__TASK BRIEF__
Give the number of lines in the data below that contain "white", and only that number.

__Object correspondence data__
____________________

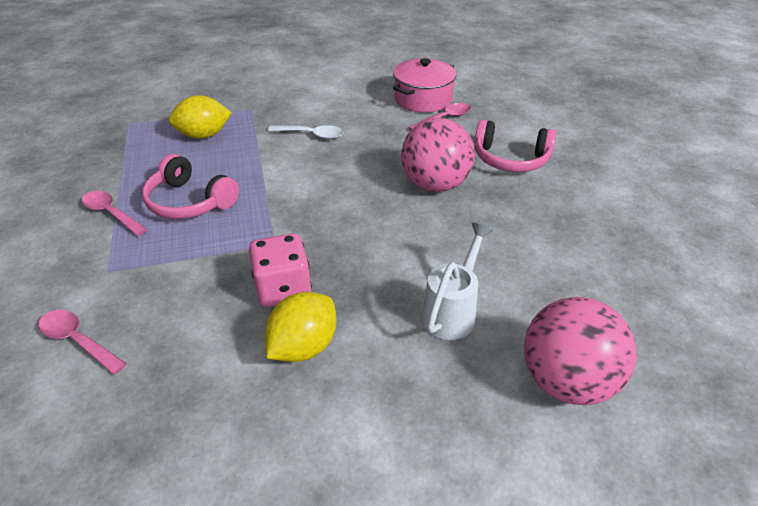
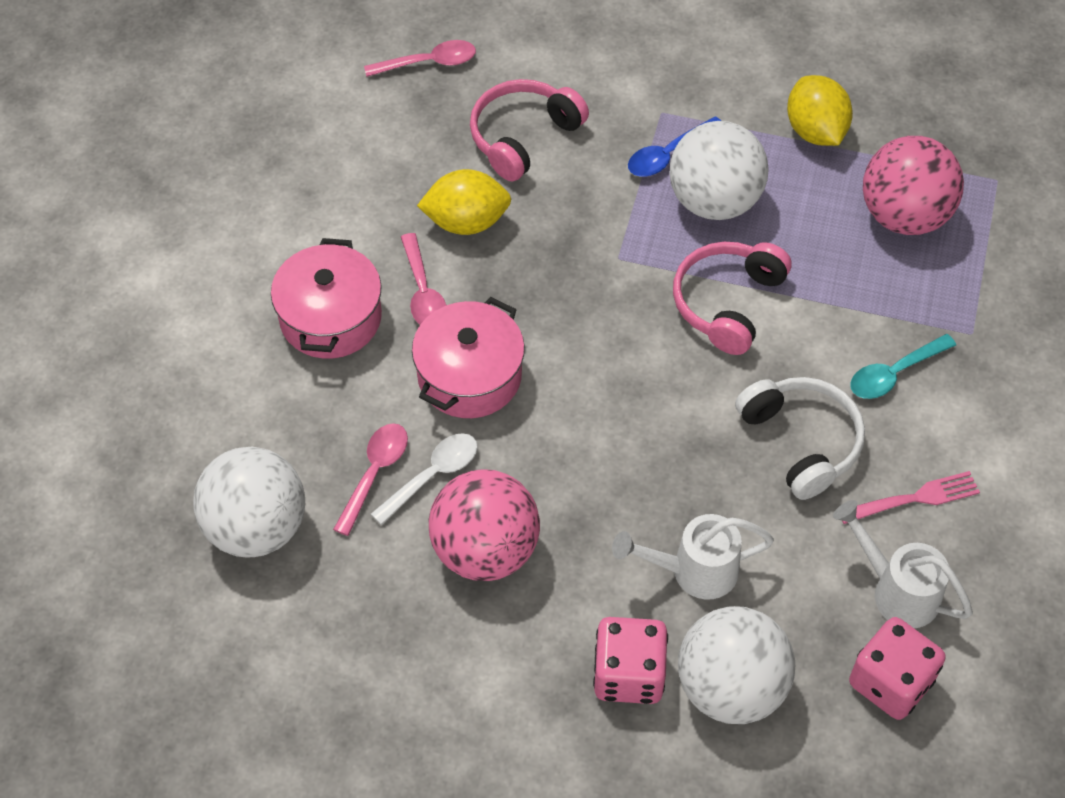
blue spoon: 0 -> 1
pink dice: 1 -> 2
pink fork: 0 -> 1
pink pot: 1 -> 2
turquoise spoon: 0 -> 1
white ball: 0 -> 3
white headphones: 0 -> 1
white watering can: 1 -> 2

____________________

__WRITTEN RESPONSE__
3